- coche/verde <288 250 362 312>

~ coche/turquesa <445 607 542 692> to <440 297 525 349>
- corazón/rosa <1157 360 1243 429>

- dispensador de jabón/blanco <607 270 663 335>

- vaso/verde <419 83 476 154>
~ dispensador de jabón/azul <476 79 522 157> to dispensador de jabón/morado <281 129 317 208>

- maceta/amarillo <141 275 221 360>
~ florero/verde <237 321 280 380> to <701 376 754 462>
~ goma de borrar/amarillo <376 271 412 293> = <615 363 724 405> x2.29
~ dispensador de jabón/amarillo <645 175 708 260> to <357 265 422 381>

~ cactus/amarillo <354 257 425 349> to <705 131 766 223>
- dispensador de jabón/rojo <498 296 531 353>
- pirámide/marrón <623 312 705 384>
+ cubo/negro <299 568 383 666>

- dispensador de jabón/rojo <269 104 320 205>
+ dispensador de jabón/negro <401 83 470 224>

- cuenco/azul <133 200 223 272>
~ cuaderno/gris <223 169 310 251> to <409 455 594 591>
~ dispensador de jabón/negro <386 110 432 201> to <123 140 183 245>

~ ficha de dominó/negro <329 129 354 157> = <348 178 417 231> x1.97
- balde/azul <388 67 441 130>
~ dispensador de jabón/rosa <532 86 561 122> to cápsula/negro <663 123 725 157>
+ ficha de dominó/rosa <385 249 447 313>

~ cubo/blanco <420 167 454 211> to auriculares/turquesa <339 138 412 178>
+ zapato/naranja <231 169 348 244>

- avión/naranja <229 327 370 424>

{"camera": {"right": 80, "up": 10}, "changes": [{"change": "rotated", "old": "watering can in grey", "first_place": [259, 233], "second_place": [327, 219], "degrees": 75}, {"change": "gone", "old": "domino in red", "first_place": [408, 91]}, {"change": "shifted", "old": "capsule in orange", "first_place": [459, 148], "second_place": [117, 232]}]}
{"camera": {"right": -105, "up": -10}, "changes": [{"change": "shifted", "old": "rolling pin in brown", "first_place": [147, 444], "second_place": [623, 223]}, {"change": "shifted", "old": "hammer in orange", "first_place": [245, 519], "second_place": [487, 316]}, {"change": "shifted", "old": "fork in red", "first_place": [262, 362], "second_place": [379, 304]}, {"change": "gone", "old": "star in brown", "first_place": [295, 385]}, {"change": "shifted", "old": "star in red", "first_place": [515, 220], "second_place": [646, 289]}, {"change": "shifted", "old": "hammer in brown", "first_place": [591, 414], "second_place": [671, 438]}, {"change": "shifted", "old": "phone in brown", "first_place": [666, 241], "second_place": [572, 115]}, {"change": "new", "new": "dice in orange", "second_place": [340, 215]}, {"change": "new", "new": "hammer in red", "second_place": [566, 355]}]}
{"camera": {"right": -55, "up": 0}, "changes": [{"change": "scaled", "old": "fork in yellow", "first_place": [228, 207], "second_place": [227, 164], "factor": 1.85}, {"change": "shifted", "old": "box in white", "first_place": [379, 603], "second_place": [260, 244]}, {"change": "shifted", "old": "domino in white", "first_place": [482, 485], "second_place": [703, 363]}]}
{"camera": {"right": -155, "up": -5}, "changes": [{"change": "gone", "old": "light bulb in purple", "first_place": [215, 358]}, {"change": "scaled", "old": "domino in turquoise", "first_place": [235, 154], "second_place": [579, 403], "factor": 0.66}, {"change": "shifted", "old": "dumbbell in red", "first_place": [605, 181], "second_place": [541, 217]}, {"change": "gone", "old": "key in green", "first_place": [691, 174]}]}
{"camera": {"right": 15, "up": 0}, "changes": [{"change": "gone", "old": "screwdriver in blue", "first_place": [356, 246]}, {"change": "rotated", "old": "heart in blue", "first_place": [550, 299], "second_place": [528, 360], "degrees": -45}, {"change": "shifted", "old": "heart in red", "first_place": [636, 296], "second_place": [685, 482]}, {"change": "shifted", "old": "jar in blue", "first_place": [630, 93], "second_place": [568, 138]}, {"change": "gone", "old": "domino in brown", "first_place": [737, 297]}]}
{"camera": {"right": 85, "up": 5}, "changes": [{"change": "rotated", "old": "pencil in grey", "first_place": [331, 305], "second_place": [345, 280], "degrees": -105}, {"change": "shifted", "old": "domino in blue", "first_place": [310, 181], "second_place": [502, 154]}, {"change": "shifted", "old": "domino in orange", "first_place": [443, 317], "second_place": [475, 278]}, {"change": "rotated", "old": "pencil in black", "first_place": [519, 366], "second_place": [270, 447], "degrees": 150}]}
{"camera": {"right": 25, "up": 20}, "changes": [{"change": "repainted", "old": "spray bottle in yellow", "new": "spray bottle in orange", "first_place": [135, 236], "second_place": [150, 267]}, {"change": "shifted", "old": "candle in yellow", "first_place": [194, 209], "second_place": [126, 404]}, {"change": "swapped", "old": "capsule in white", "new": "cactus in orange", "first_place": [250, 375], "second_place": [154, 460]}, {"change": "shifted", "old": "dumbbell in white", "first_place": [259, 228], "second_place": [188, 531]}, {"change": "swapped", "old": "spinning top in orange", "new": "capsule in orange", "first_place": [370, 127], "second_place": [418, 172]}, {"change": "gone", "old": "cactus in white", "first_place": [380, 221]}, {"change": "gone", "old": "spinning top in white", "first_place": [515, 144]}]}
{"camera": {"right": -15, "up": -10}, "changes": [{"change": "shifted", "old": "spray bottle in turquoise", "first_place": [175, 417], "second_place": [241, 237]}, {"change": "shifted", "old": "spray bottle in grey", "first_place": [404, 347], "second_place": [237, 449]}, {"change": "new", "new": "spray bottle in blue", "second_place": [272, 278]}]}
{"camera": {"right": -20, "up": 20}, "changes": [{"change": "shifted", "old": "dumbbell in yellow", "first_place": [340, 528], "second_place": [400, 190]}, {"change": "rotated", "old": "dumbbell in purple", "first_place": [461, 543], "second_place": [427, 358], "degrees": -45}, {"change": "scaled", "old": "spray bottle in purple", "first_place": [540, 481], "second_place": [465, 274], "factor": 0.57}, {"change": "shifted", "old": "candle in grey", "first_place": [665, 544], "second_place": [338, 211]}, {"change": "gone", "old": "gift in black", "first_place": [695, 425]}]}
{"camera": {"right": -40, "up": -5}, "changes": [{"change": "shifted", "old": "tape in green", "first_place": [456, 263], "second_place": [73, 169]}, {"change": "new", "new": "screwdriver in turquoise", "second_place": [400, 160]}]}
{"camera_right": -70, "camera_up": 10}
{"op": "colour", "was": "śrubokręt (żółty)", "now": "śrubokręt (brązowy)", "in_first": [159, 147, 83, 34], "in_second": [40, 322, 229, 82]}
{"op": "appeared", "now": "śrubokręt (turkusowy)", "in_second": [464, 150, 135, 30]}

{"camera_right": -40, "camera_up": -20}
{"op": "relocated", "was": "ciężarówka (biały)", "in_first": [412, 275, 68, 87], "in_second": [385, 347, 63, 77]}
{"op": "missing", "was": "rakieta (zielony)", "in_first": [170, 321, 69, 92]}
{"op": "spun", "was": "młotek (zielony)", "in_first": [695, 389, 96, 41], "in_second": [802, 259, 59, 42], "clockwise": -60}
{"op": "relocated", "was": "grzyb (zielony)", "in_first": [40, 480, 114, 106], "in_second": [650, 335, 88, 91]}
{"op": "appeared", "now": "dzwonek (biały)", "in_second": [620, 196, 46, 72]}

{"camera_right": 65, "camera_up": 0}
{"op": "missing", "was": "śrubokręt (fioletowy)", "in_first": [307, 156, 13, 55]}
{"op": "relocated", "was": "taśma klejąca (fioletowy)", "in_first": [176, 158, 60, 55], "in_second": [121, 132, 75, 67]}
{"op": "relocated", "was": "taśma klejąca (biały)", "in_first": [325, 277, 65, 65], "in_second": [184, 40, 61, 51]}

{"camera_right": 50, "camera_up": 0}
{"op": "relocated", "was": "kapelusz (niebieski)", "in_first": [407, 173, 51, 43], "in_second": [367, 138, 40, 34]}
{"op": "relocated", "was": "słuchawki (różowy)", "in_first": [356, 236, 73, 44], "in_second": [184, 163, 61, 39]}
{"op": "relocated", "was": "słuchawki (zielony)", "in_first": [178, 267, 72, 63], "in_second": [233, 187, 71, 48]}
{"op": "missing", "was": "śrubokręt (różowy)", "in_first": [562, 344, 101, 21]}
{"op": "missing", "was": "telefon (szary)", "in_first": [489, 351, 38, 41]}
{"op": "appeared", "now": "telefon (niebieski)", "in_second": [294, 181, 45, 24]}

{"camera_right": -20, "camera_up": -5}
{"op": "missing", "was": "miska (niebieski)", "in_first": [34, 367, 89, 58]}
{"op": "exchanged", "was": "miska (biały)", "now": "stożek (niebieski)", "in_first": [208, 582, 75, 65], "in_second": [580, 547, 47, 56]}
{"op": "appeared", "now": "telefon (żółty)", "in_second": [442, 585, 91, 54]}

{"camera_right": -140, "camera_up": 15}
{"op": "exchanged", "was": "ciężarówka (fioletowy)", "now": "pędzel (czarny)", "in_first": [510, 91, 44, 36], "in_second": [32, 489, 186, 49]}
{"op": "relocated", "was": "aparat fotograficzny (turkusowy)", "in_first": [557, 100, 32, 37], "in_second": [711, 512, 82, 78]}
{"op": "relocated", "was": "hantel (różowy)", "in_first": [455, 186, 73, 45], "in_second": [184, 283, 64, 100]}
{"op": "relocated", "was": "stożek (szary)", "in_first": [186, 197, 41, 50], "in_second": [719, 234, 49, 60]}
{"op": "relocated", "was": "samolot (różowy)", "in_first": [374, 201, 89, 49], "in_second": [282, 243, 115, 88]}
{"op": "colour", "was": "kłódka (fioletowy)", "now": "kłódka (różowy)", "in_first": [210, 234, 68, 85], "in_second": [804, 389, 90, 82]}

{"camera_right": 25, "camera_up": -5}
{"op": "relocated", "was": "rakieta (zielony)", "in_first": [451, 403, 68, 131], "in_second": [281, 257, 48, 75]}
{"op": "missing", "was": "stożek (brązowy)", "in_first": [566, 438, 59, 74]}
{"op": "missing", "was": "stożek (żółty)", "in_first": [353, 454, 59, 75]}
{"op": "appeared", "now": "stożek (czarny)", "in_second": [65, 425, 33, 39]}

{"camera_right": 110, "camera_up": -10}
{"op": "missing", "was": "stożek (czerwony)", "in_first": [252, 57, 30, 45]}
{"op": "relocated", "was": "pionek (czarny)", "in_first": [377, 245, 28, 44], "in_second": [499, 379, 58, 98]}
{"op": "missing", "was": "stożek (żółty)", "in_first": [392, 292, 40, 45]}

------------------------------------

--- ACTION ITEM ---
In the listing above, find the line containing "83 470 224>" and the line containing "- balde/azul <388 67 441 130>", then repeat those two lines and everything between them exactly.

--- RESPONSE TO THE EXERCISE ---
+ dispensador de jabón/negro <401 83 470 224>

- cuenco/azul <133 200 223 272>
~ cuaderno/gris <223 169 310 251> to <409 455 594 591>
~ dispensador de jabón/negro <386 110 432 201> to <123 140 183 245>

~ ficha de dominó/negro <329 129 354 157> = <348 178 417 231> x1.97
- balde/azul <388 67 441 130>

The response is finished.